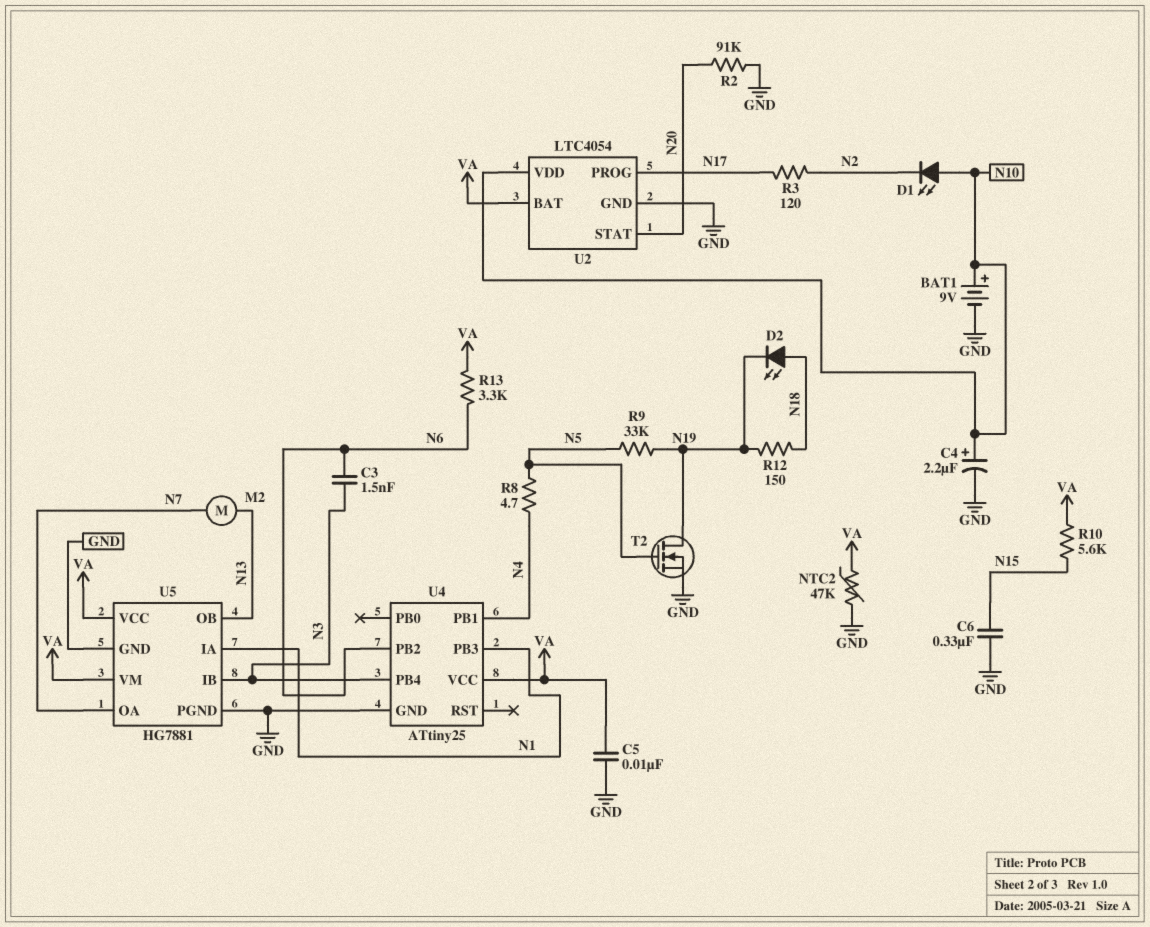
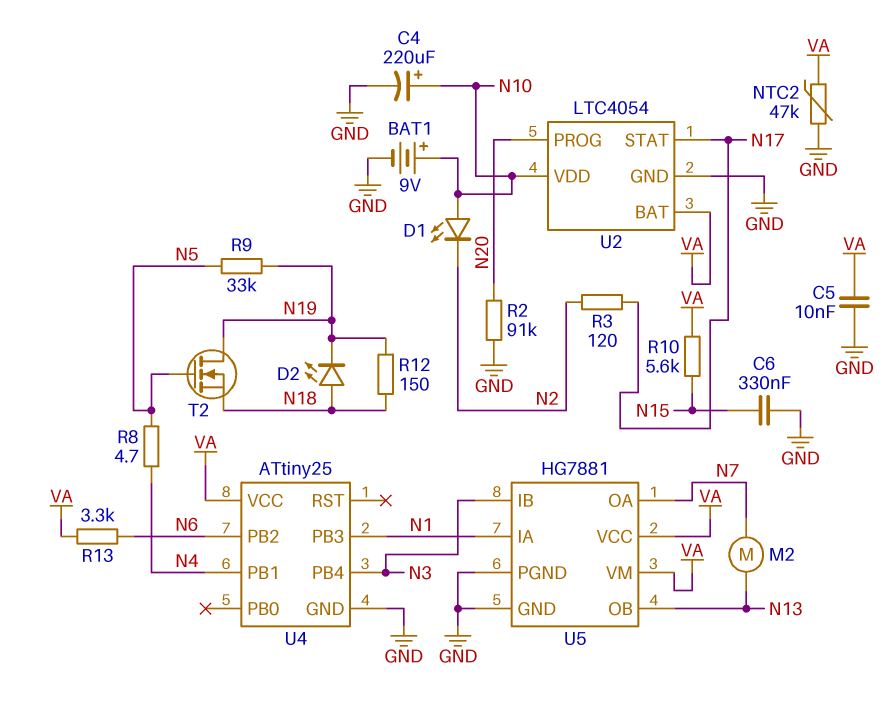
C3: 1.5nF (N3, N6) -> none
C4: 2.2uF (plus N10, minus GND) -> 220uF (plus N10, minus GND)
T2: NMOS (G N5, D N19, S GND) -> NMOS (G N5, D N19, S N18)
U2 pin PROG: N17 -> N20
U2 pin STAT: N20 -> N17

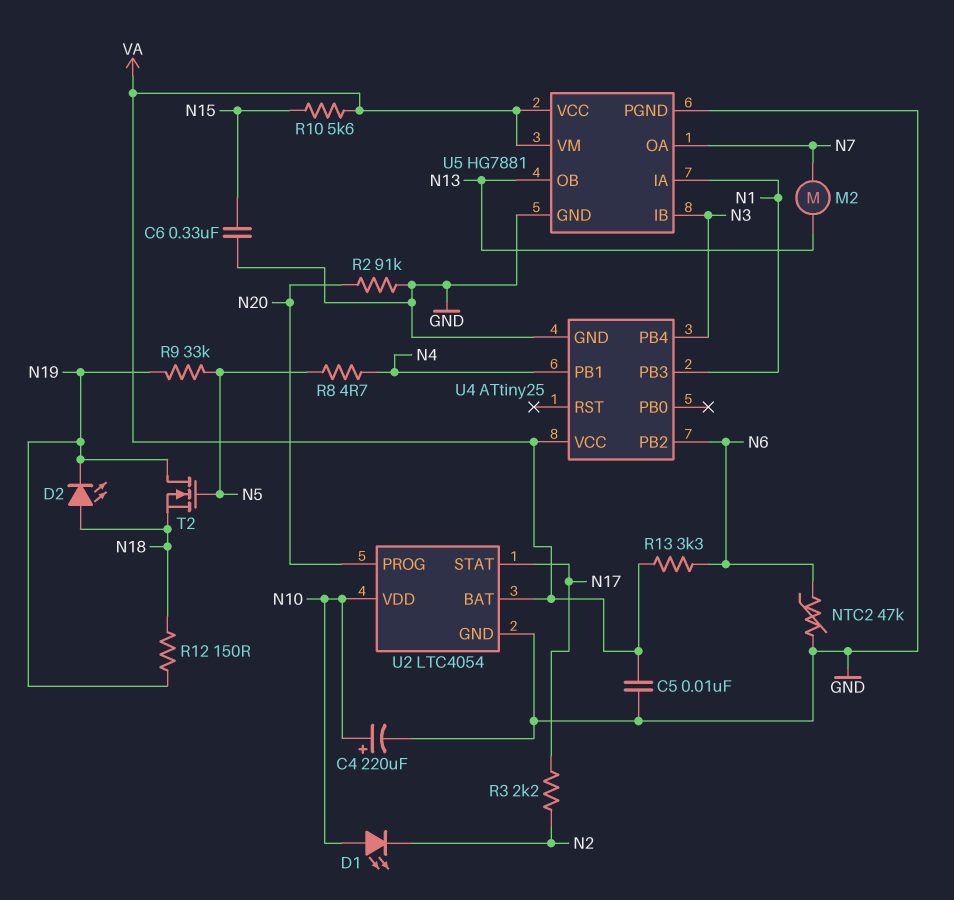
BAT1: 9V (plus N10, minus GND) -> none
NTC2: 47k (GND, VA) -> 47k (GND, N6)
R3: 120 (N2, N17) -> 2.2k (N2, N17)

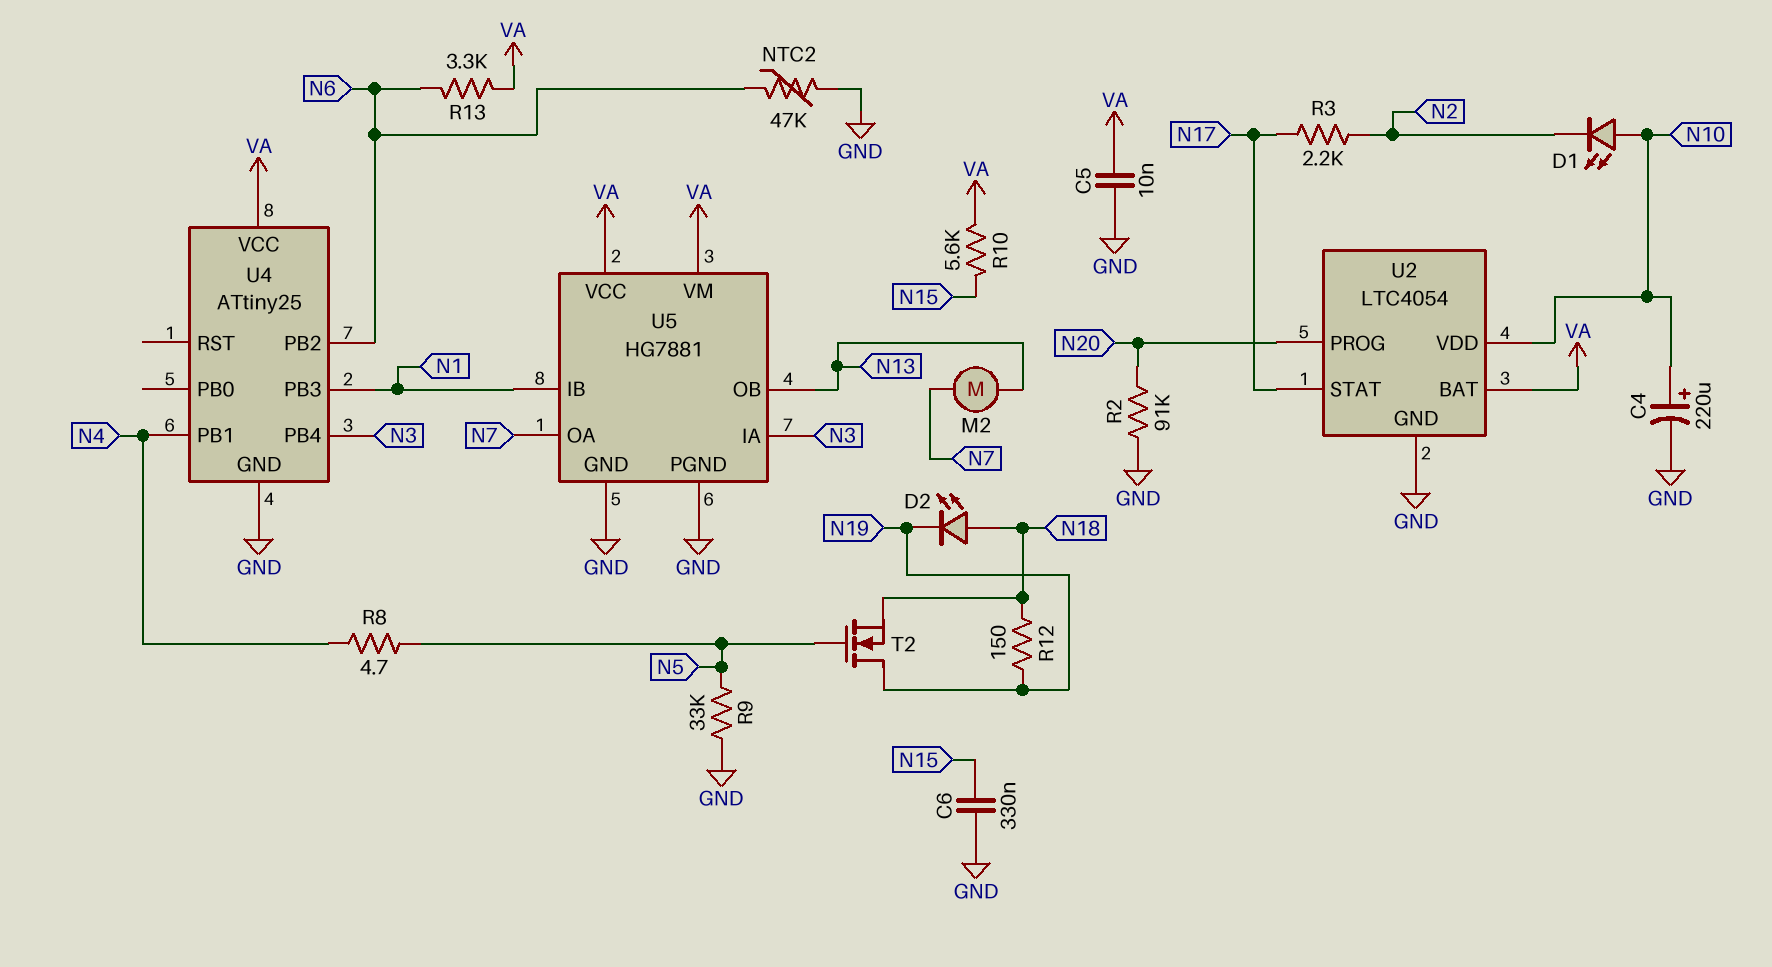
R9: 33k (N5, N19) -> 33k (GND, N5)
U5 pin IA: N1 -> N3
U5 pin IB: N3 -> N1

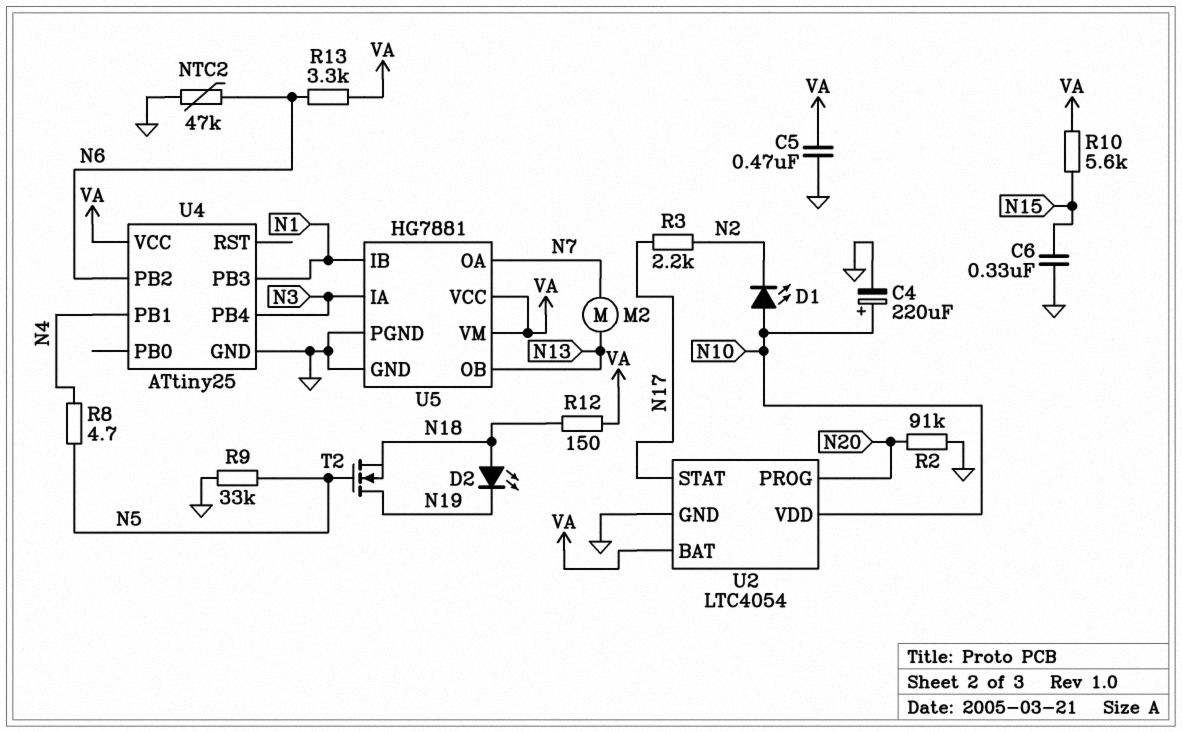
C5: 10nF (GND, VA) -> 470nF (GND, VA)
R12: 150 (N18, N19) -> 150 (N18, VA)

◆ ◆ ◆

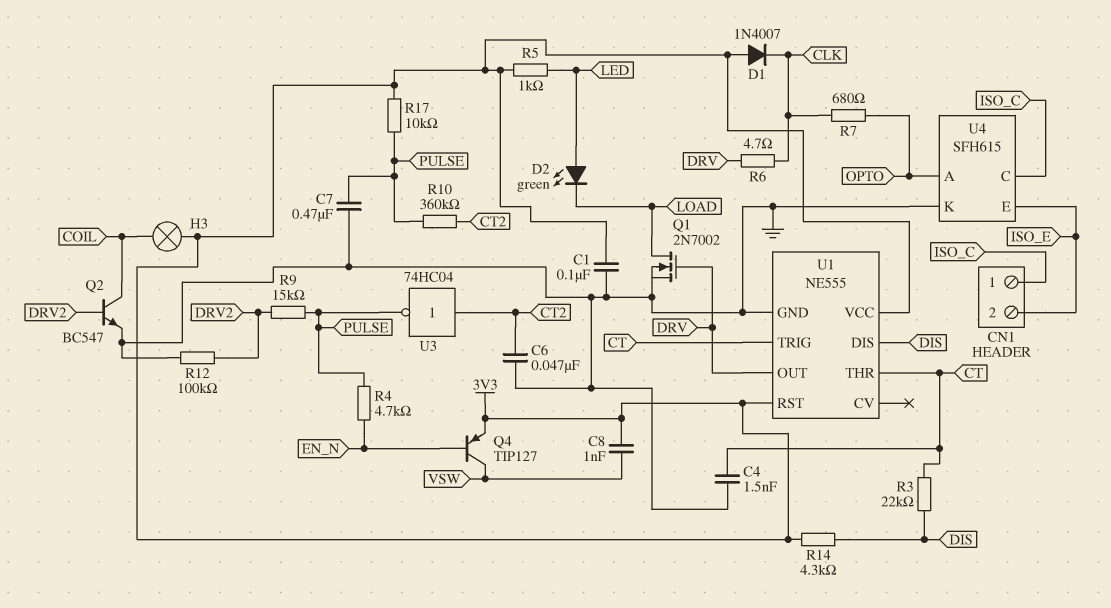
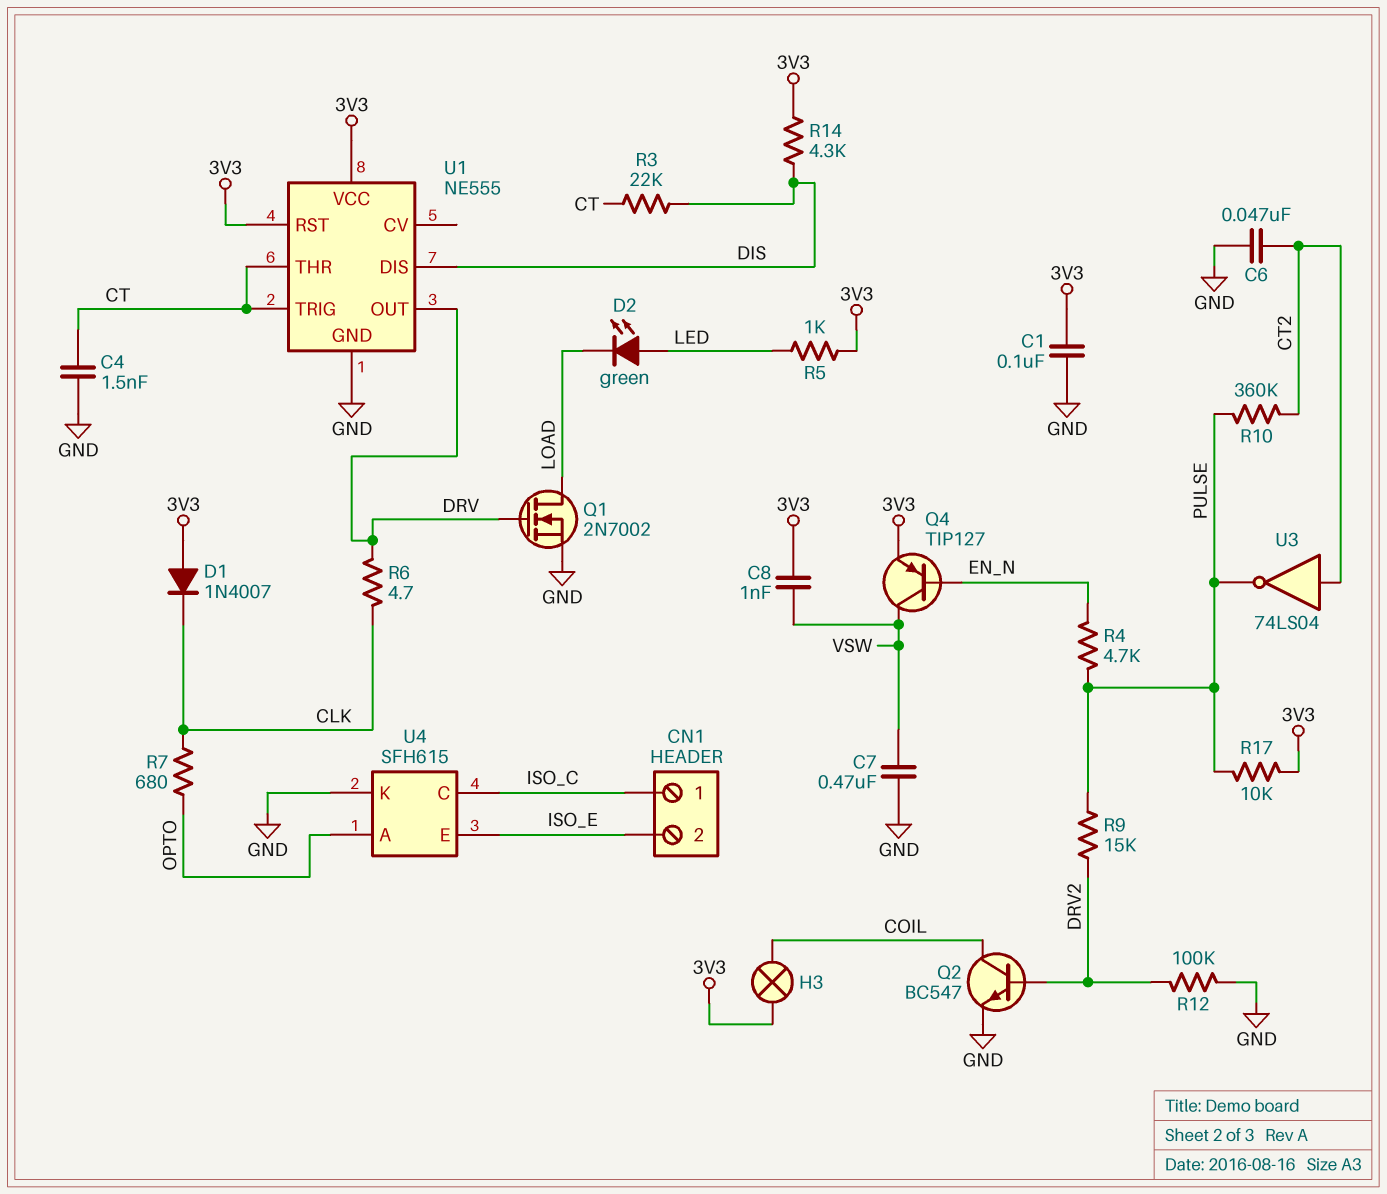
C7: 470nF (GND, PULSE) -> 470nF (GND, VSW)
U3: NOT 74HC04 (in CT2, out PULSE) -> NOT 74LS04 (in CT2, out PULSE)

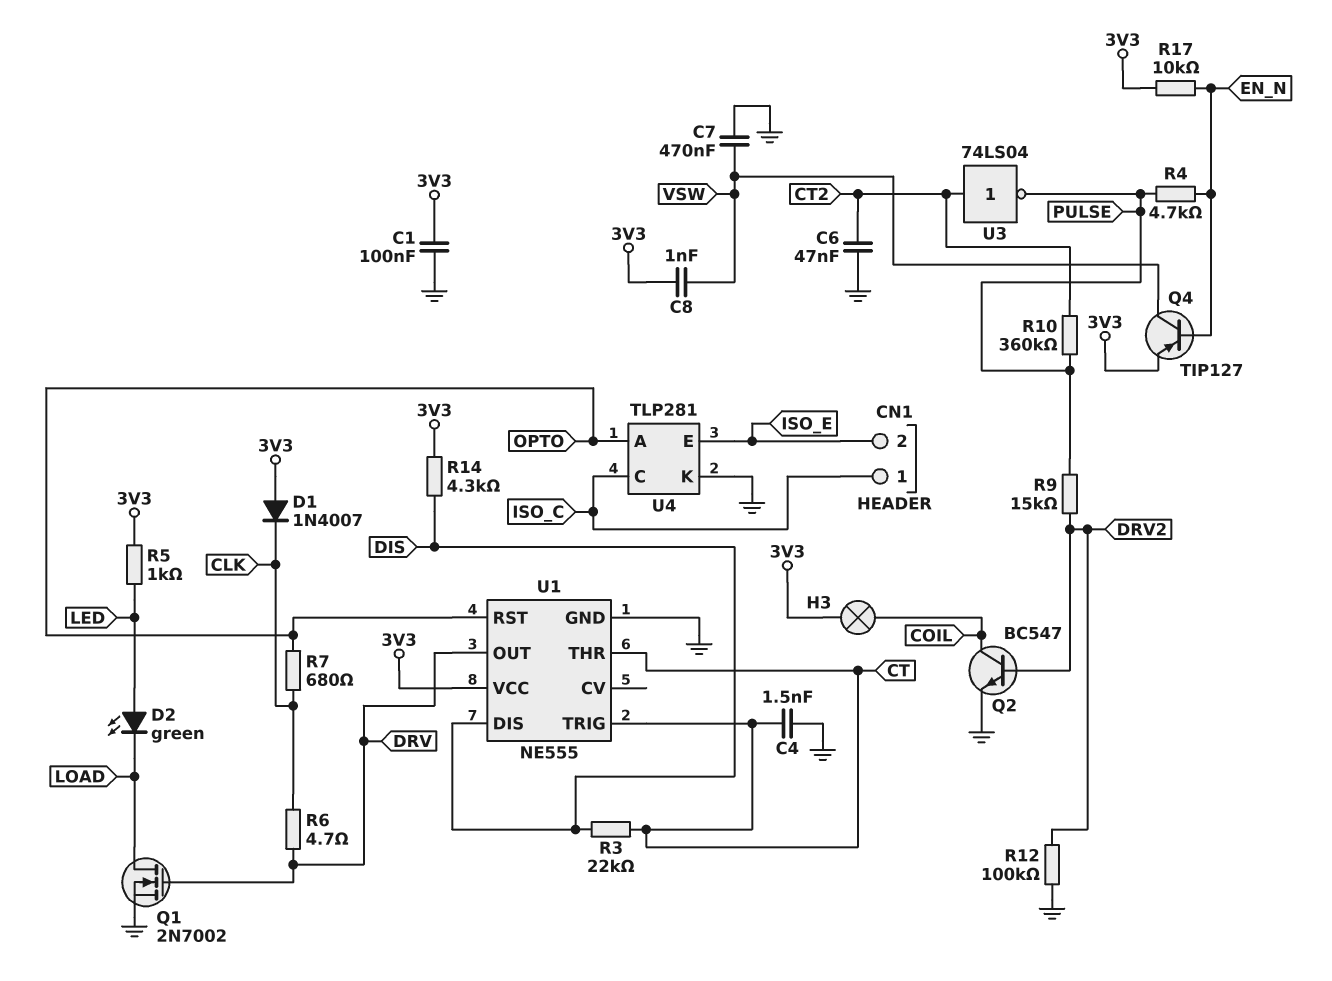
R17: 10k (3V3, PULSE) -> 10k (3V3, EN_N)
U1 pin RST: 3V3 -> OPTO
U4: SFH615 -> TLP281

◆ ◆ ◆

Assignment>
Your answer should consist of the lines above between those holding "C3: 1.5nF (N3, N6) -> none" and "NTC2: 47k (GND, VA) -> 47k (GND, N6)", inclusive, reproduced word for word and without pictures.

Response area>
C3: 1.5nF (N3, N6) -> none
C4: 2.2uF (plus N10, minus GND) -> 220uF (plus N10, minus GND)
T2: NMOS (G N5, D N19, S GND) -> NMOS (G N5, D N19, S N18)
U2 pin PROG: N17 -> N20
U2 pin STAT: N20 -> N17

BAT1: 9V (plus N10, minus GND) -> none
NTC2: 47k (GND, VA) -> 47k (GND, N6)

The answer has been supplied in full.